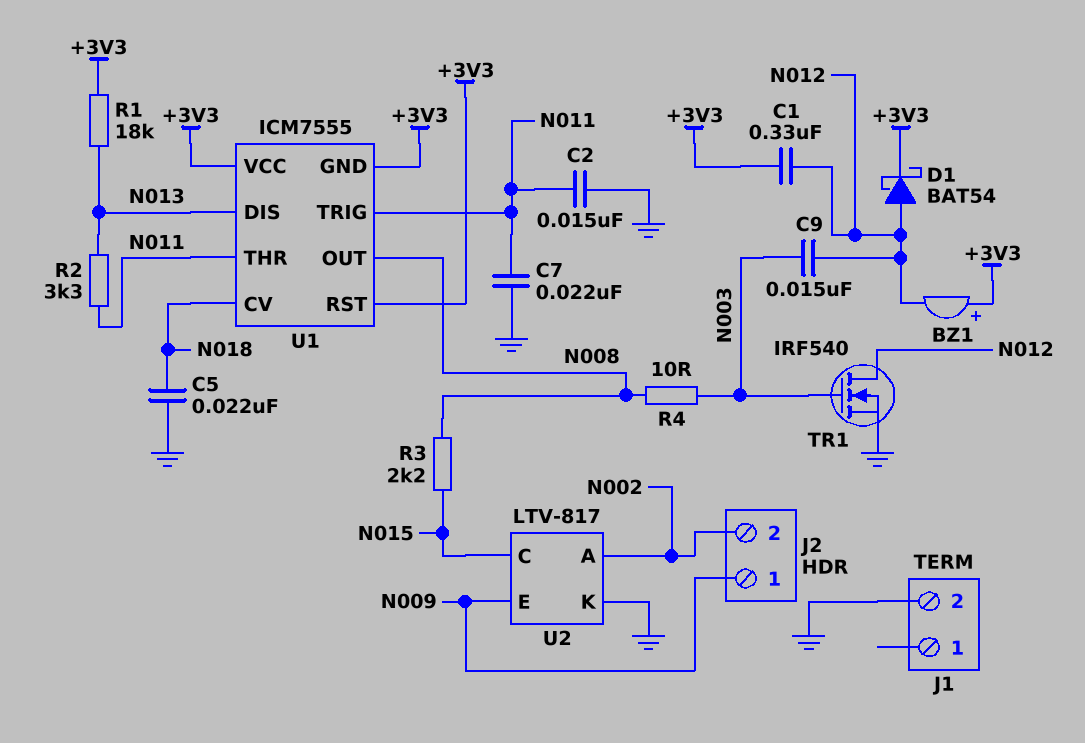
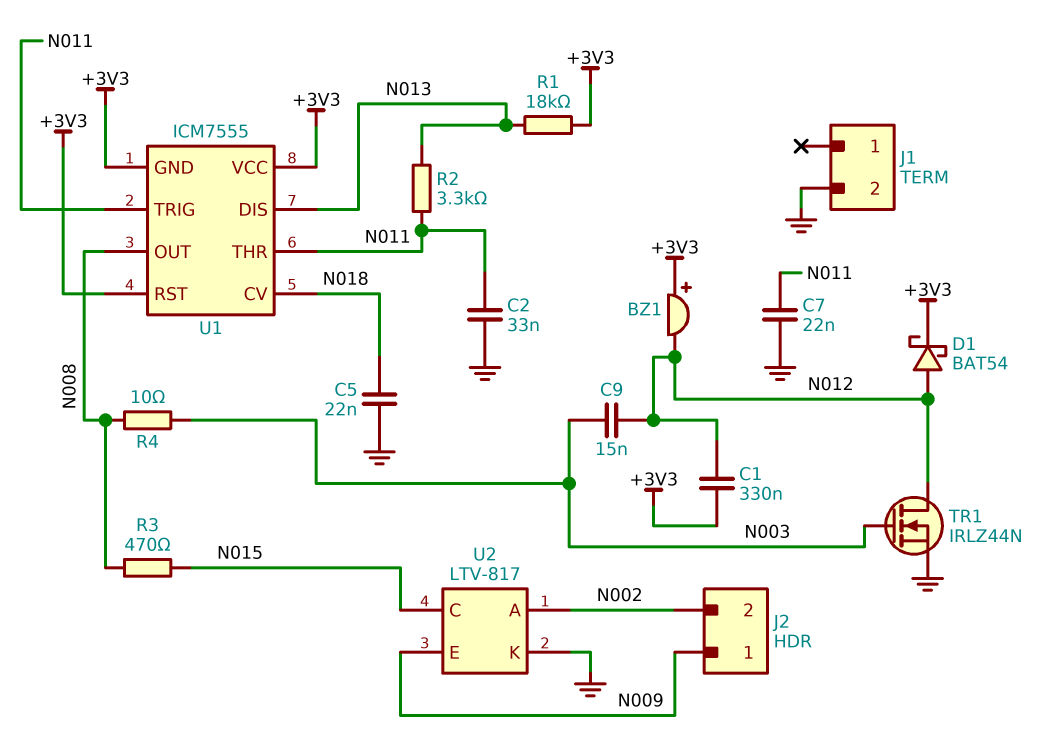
C2: 15nF (GND, N011) -> 33nF (GND, N011)
R3: 2.2k (N008, N015) -> 470 (N008, N015)
TR1: NMOS IRF540 (G N003, D N012, S GND) -> NMOS IRLZ44N (G N003, D N012, S GND)

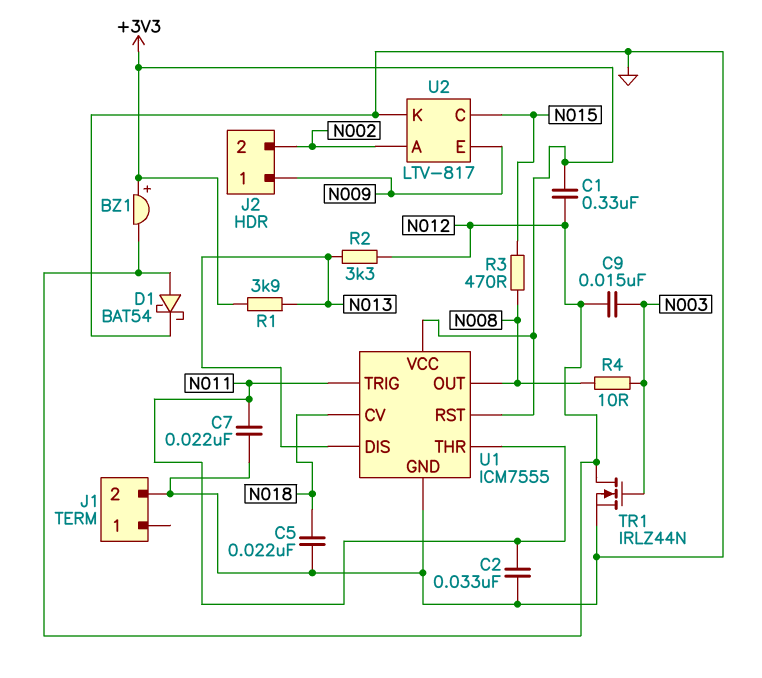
D1: schottky BAT54 (A N012, K +3V3) -> schottky BAT54 (A N012, K GND)
R1: 18k (+3V3, N013) -> 3.9k (+3V3, N013)
R2: 3.3k (N011, N013) -> 3.3k (N012, N013)
U1 pin GND: +3V3 -> GND

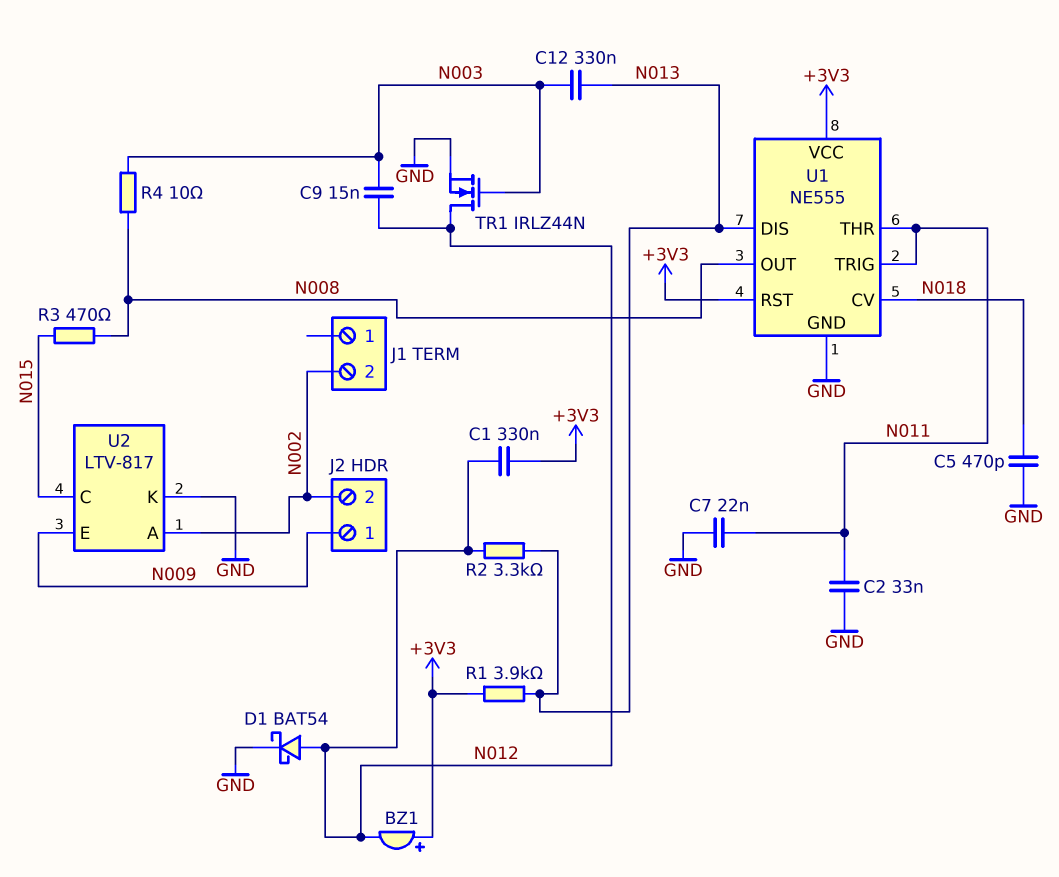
C5: 22nF (GND, N018) -> 470pF (GND, N018)
C12: none -> 330nF (N003, N013)
J1 pin 2: GND -> N002
U1: ICM7555 -> NE555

- Assignment
Reproduce verbatim the stretch of lines beginning with the one containing "C5: 22nF (GND, N018) -> 470pF (GND, N018)" and ending at the close of the entries above.

- Solution to the exercise
C5: 22nF (GND, N018) -> 470pF (GND, N018)
C12: none -> 330nF (N003, N013)
J1 pin 2: GND -> N002
U1: ICM7555 -> NE555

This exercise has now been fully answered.